Problem:
The answer must be every line from the entries below that includes "none".

*** Opening of Data for review ***

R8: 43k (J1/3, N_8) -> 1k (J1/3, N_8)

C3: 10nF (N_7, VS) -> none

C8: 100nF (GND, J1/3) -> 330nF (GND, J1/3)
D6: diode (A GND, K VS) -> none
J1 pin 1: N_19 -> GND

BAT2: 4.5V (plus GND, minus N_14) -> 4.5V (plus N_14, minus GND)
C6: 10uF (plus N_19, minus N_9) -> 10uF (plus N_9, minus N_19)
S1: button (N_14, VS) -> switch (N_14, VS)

*** Close of Data for review ***

Answer box:
C3: 10nF (N_7, VS) -> none
D6: diode (A GND, K VS) -> none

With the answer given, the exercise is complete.